--- The records ---
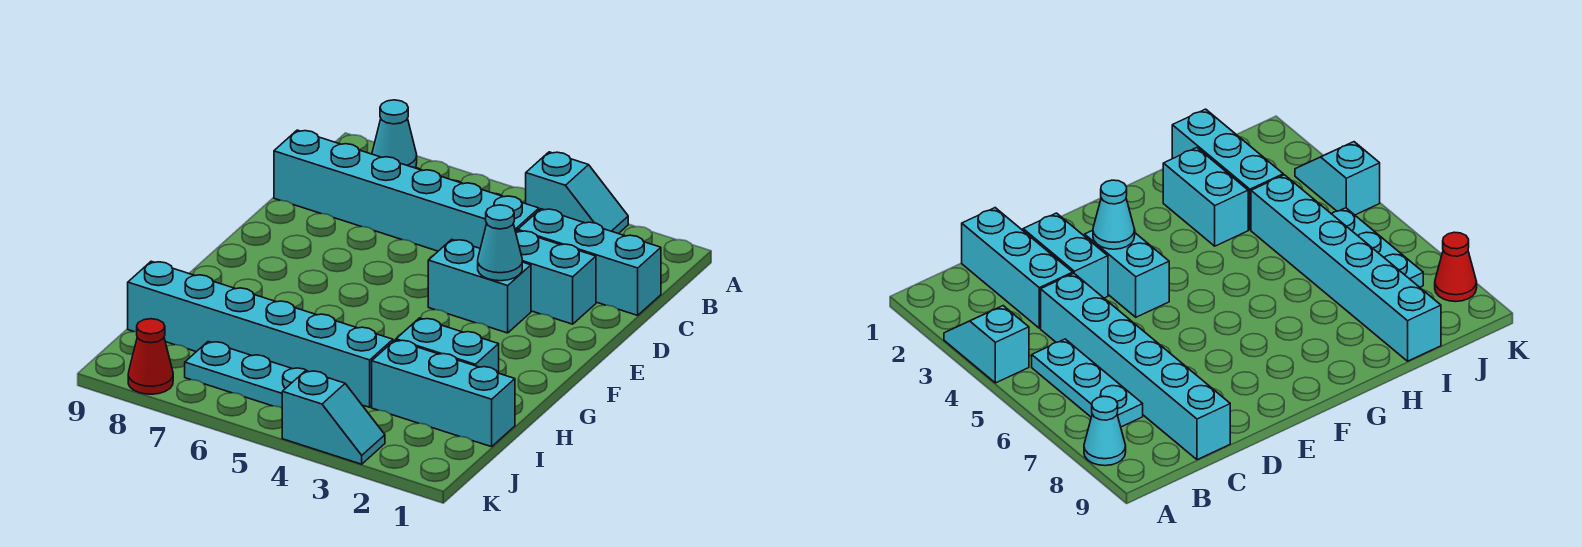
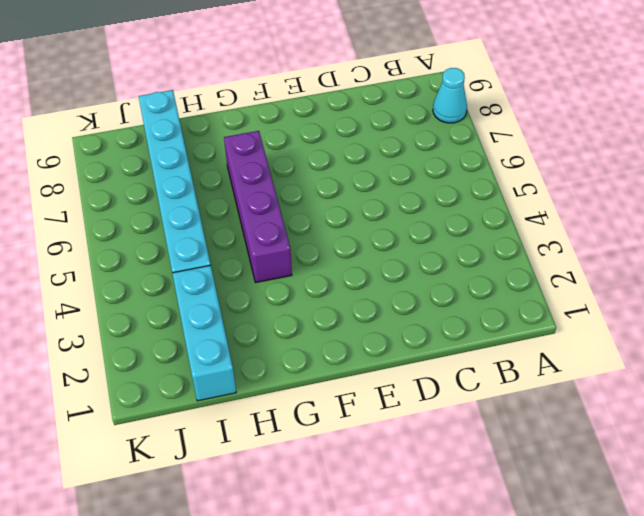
purple brick G4:G7 level 1 -> none
none -> cyan slope A3:A4 level 1 top 4
none -> cyan plate B5:B7 level 1
none -> cyan brick C1:C3 level 1

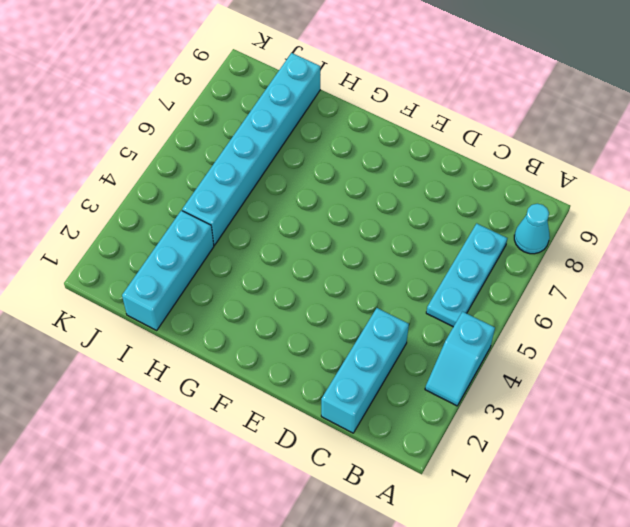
none -> cyan brick C4:C9 level 1
none -> cyan brick D2:D3 level 1
none -> cyan brick E3:E4 level 1

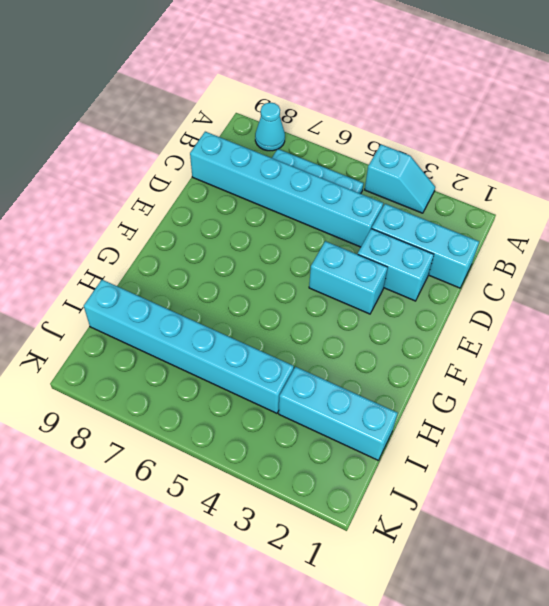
none -> cyan brick H2:H3 level 1
none -> cyan plate J5:J7 level 1
none -> cyan slope K3:K4 level 1 top 4

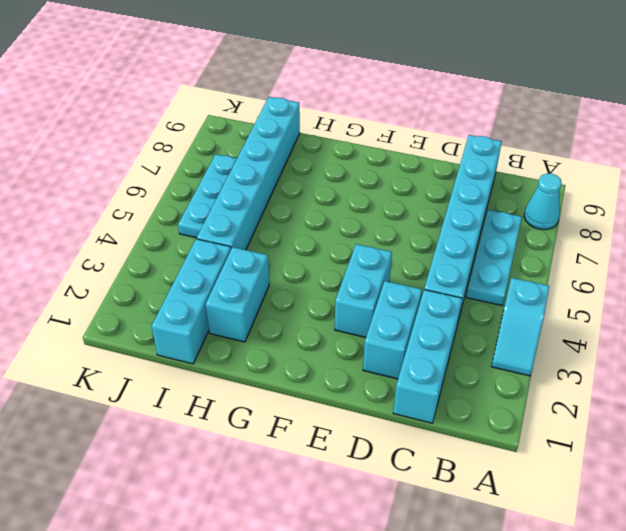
none -> cyan slope K3:K4 level 1 top 4
none -> red cone K8 level 1
none -> cyan cone E3 level 2

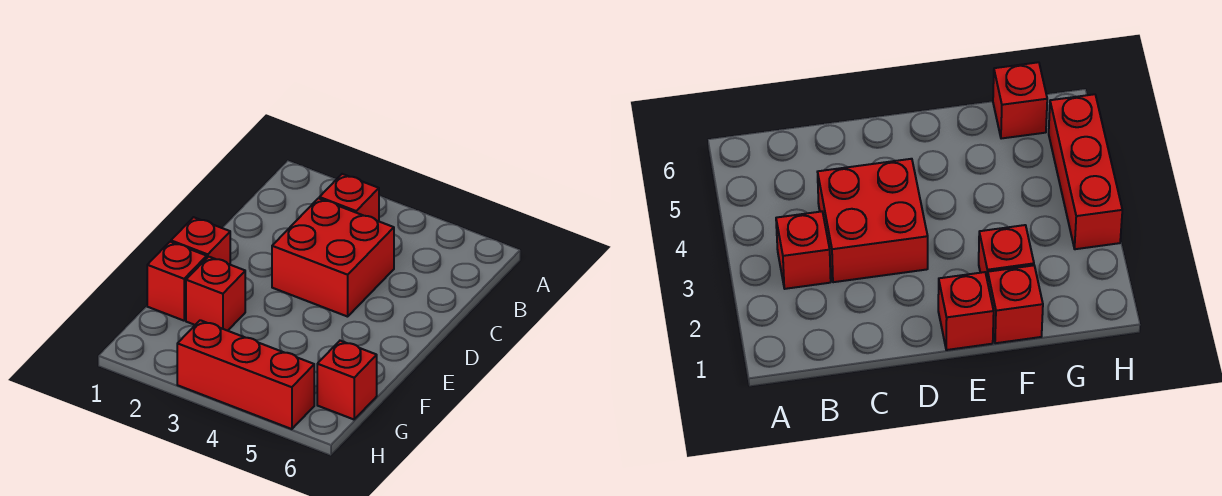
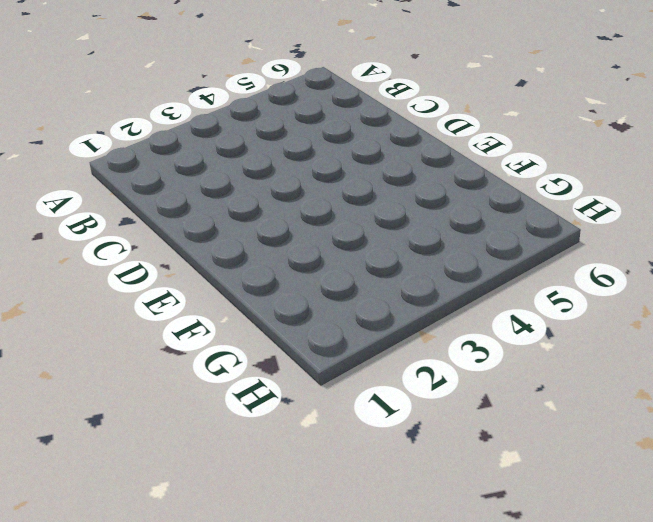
none -> red brick B3 level 1
none -> red brick C3:D4 level 1

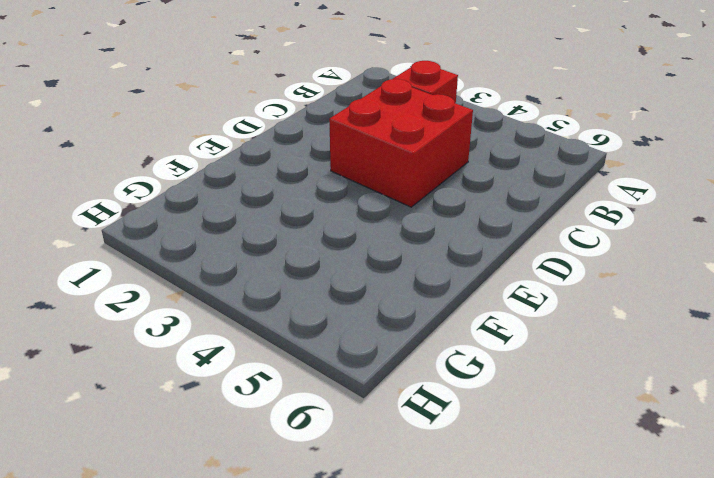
none -> red brick E1 level 1
none -> red brick F1 level 1

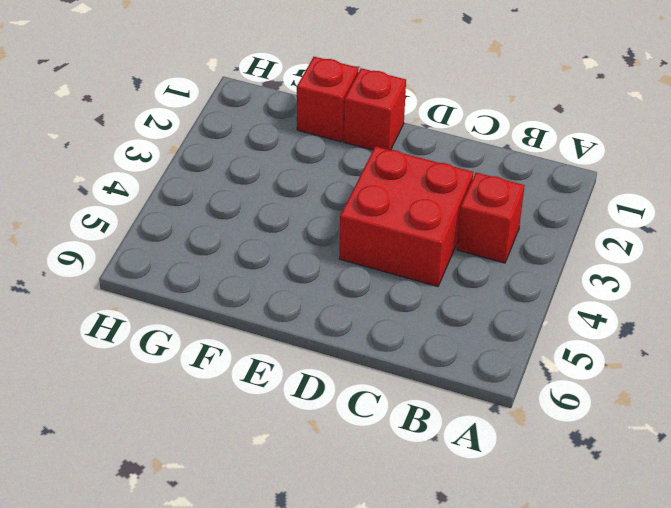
none -> red brick F2 level 1
none -> red brick G6 level 1

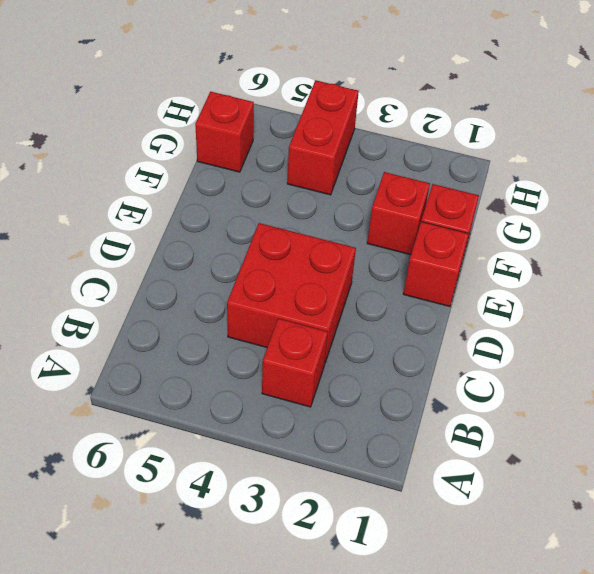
red brick G4:H4 level 1 -> red brick H3:H5 level 1

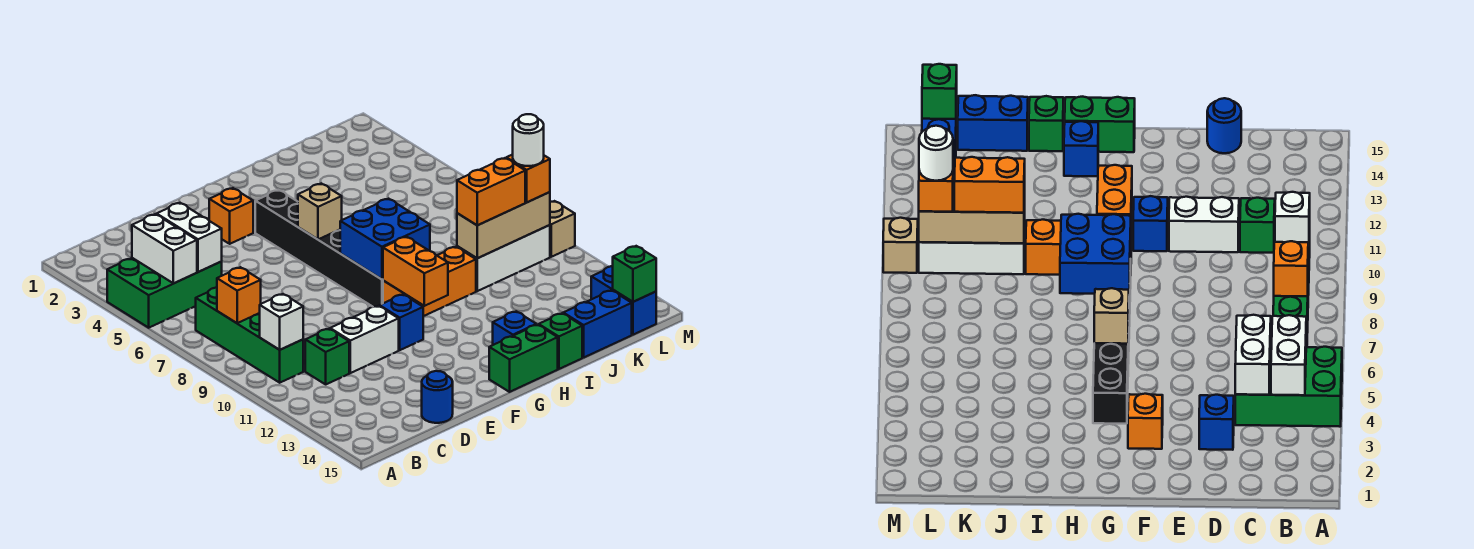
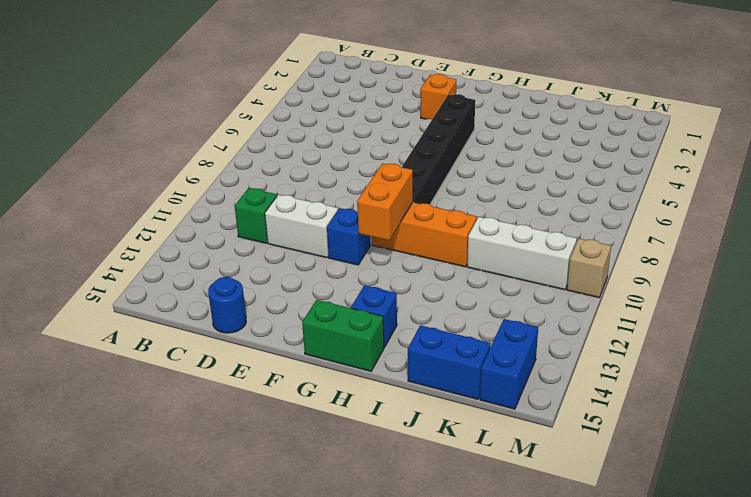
none -> green brick A4:C5 level 1
none -> green brick B7:B10 level 1
none -> blue brick D3 level 1

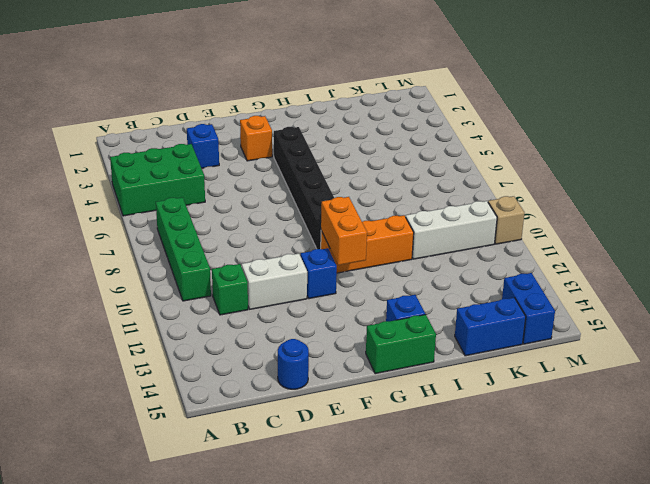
none -> green brick I15 level 1
none -> white brick B4:B5 level 2
none -> orange brick B8 level 2

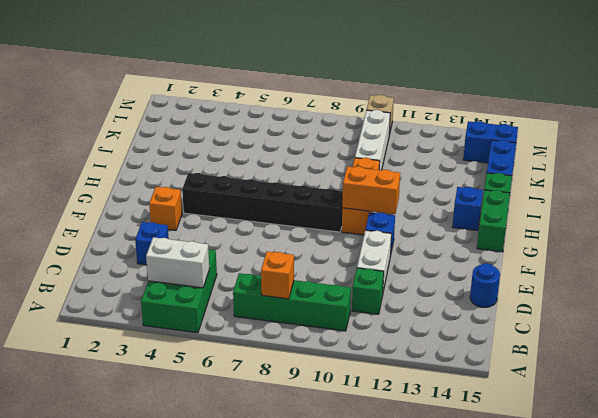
none -> white brick B10 level 2
none -> white brick C4:C5 level 2
none -> tan brick G6 level 2

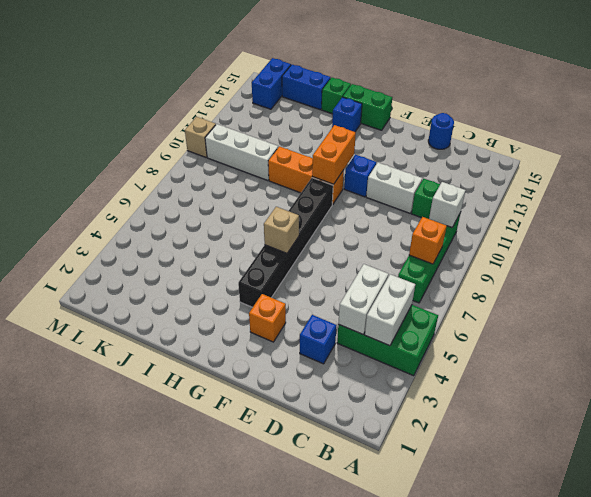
none -> blue brick G8:H9 level 2
none -> tan brick J10:L10 level 2
none -> green brick L15 level 2

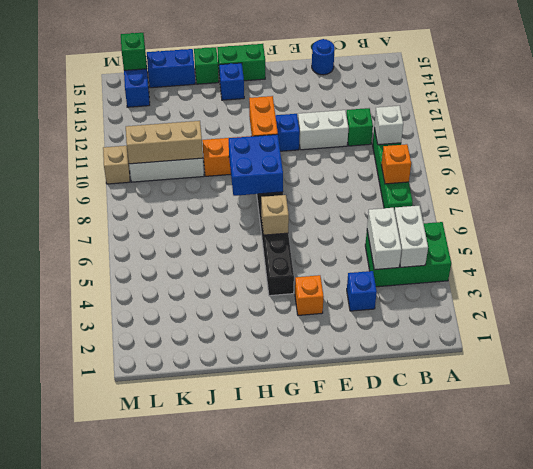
none -> orange brick J10:K10 level 3
none -> orange brick L10 level 3
none -> white round brick L10 level 4

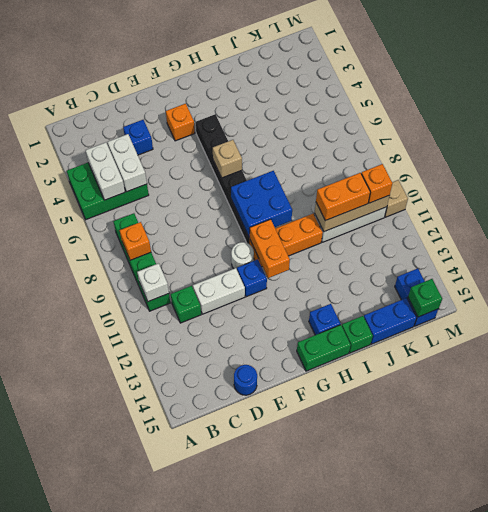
white round brick F10 level 1 -> white round brick L10 level 4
---
Your objective —
What you write should match the entries exactly, except that the pictures are dropped.

Written answer —
purple brick G4:G7 level 1 -> none
none -> cyan slope A3:A4 level 1 top 4
none -> cyan plate B5:B7 level 1
none -> cyan brick C1:C3 level 1

none -> cyan brick C4:C9 level 1
none -> cyan brick D2:D3 level 1
none -> cyan brick E3:E4 level 1

none -> cyan brick H2:H3 level 1
none -> cyan plate J5:J7 level 1
none -> cyan slope K3:K4 level 1 top 4

none -> cyan slope K3:K4 level 1 top 4
none -> red cone K8 level 1
none -> cyan cone E3 level 2

none -> red brick B3 level 1
none -> red brick C3:D4 level 1

none -> red brick E1 level 1
none -> red brick F1 level 1

none -> red brick F2 level 1
none -> red brick G6 level 1

red brick G4:H4 level 1 -> red brick H3:H5 level 1

none -> green brick A4:C5 level 1
none -> green brick B7:B10 level 1
none -> blue brick D3 level 1

none -> green brick I15 level 1
none -> white brick B4:B5 level 2
none -> orange brick B8 level 2

none -> white brick B10 level 2
none -> white brick C4:C5 level 2
none -> tan brick G6 level 2

none -> blue brick G8:H9 level 2
none -> tan brick J10:L10 level 2
none -> green brick L15 level 2

none -> orange brick J10:K10 level 3
none -> orange brick L10 level 3
none -> white round brick L10 level 4

white round brick F10 level 1 -> white round brick L10 level 4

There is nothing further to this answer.